==== DATA PROVIDED ====

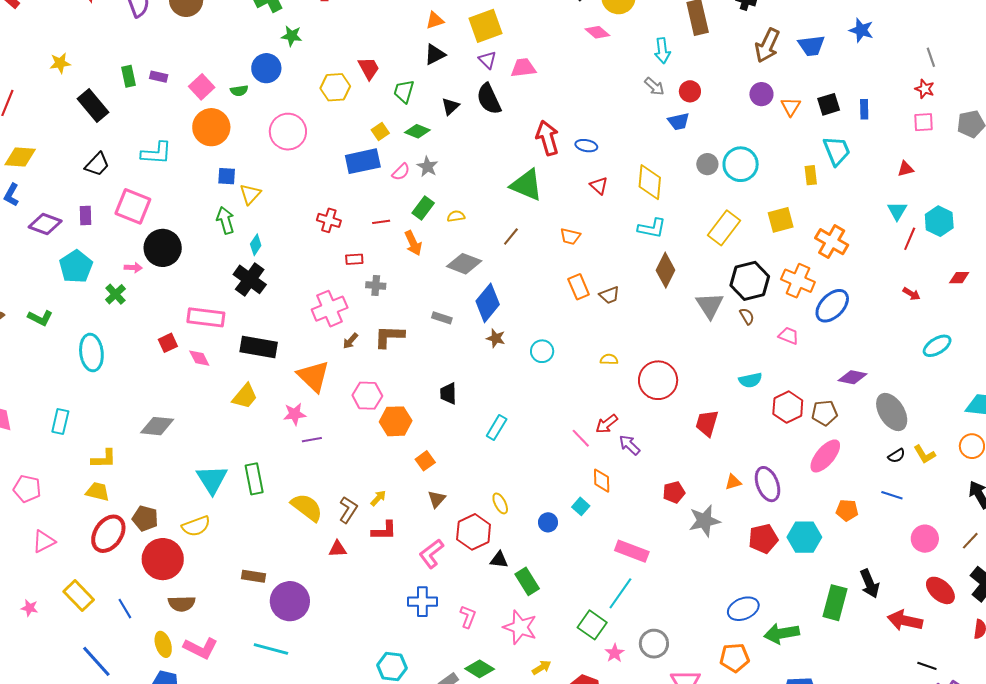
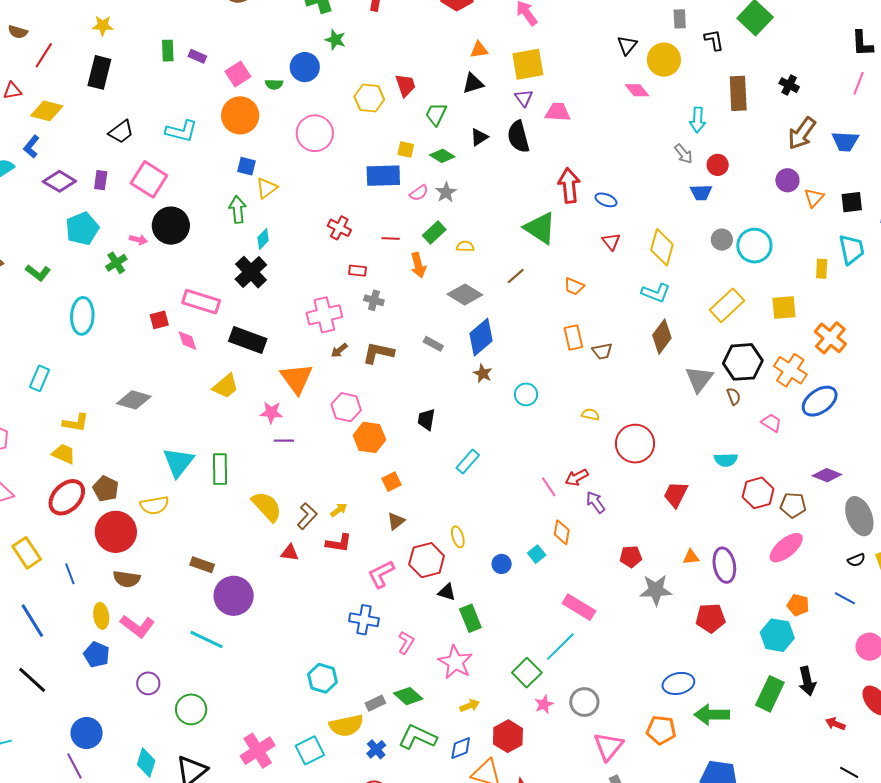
black rectangle: (93, 105) -> (99, 72), moved, turned 44
yellow square: (380, 132) -> (406, 150), turned 36
cyan hexagon: (804, 537) -> (777, 635), moved
red arrow: (905, 621) -> (835, 724), size x0.6

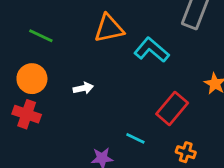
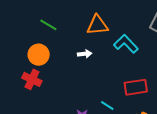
white arrow: (83, 88) -> (85, 54), moved
red rectangle: (172, 108) -> (136, 87), turned 35

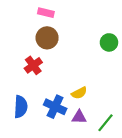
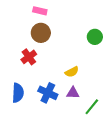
yellow semicircle: (79, 93) -> (72, 72), moved
purple triangle: (79, 117) -> (73, 93), moved

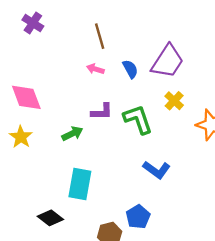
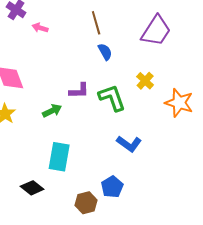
brown line: (100, 36) -> (96, 23), moved
purple trapezoid: (168, 61) -> (156, 31), moved
pink arrow: (95, 69) -> (40, 28), moved

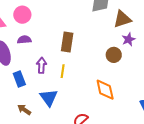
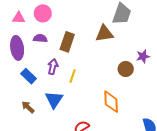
brown triangle: (122, 19) -> (104, 34), moved
brown rectangle: (67, 42) -> (67, 42), moved
blue rectangle: (19, 79) -> (29, 76), turned -35

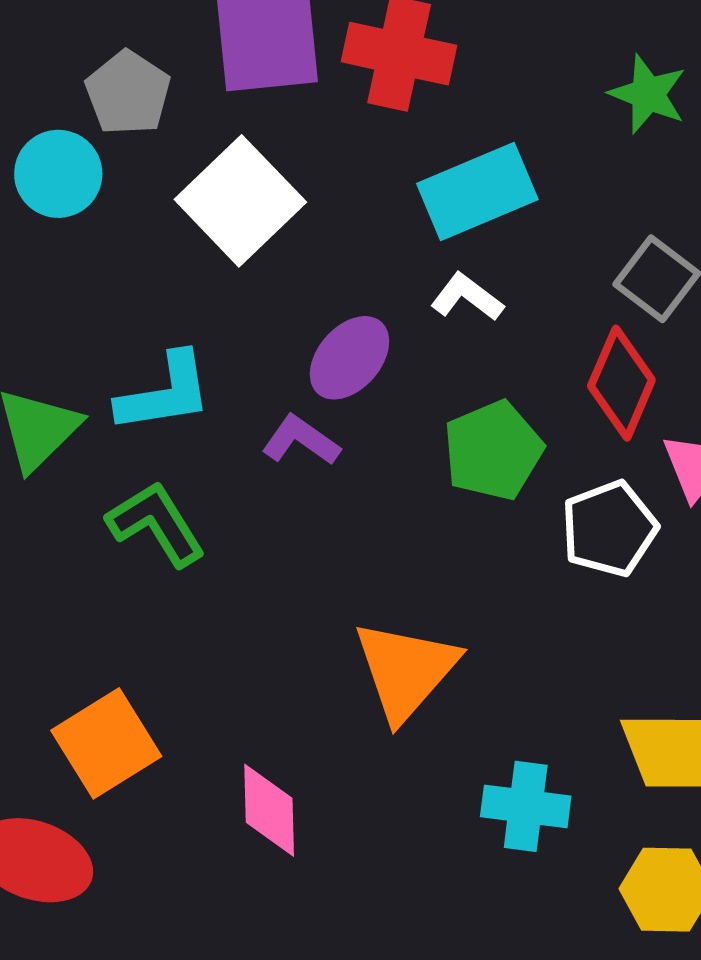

====

### THE PROBLEM
Transcribe the whole of the data exactly, minus any pictures.

### TASK RESULT
black rectangle: (93, 105) -> (99, 72), moved, turned 44
yellow square: (380, 132) -> (406, 150), turned 36
cyan hexagon: (804, 537) -> (777, 635), moved
red arrow: (905, 621) -> (835, 724), size x0.6

white arrow: (83, 88) -> (85, 54), moved
red rectangle: (172, 108) -> (136, 87), turned 35

yellow semicircle: (79, 93) -> (72, 72), moved
purple triangle: (79, 117) -> (73, 93), moved

brown line: (100, 36) -> (96, 23), moved
purple trapezoid: (168, 61) -> (156, 31), moved
pink arrow: (95, 69) -> (40, 28), moved

brown triangle: (122, 19) -> (104, 34), moved
brown rectangle: (67, 42) -> (67, 42), moved
blue rectangle: (19, 79) -> (29, 76), turned -35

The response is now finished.